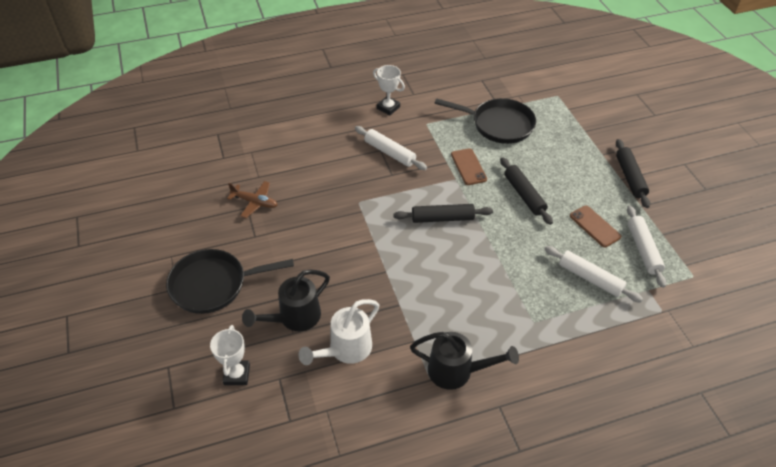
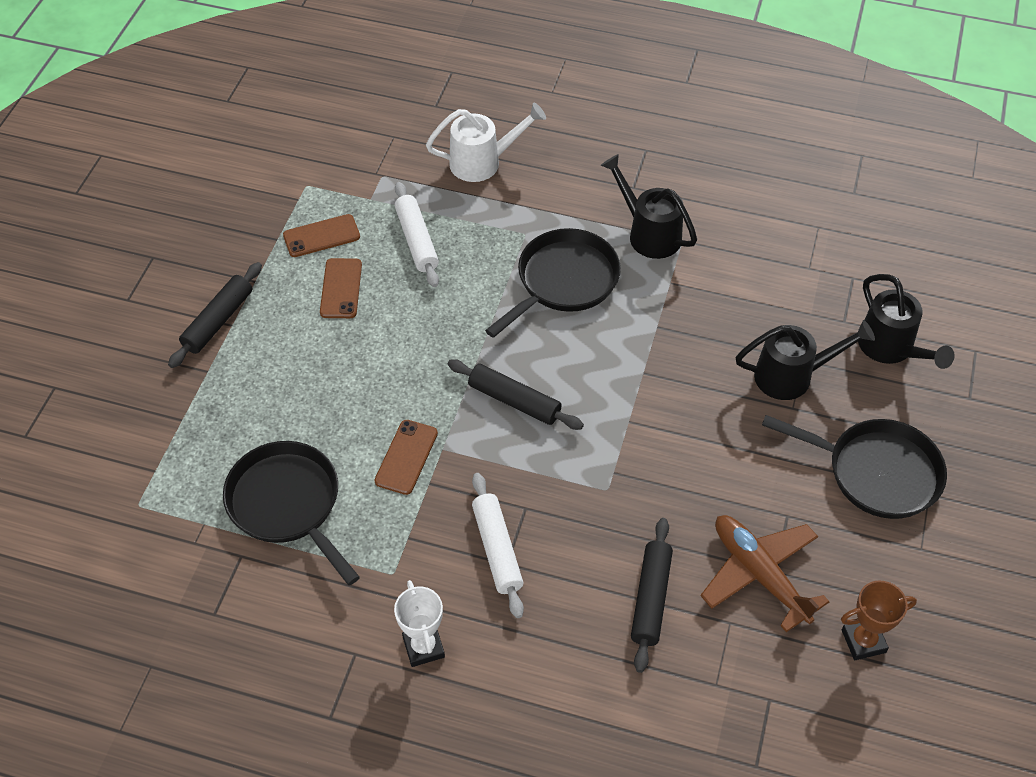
camera: 145 degrees left, 5 degrees up
(187, 199) = (863, 641): none -> brown trophy
(237, 374) = (890, 349): white trophy -> black watering can
(255, 202) = (759, 574): brown plane -> brown plane, size x1.57
(345, 349) = (753, 312): white watering can -> white watering can (483, 162)
(479, 302) = (563, 281): none -> black pan
(524, 195) = (378, 373): black rolling pin -> black rolling pin (651, 598)
(643, 249) = (321, 236): white rolling pin -> brown phone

---+---

Problem statement
Restate the final lines of the listing above word for word, beginning at the line that contains "(237, 374) = (890, 349): white".

Task answer
(237, 374) = (890, 349): white trophy -> black watering can
(255, 202) = (759, 574): brown plane -> brown plane, size x1.57
(345, 349) = (753, 312): white watering can -> white watering can (483, 162)
(479, 302) = (563, 281): none -> black pan
(524, 195) = (378, 373): black rolling pin -> black rolling pin (651, 598)
(643, 249) = (321, 236): white rolling pin -> brown phone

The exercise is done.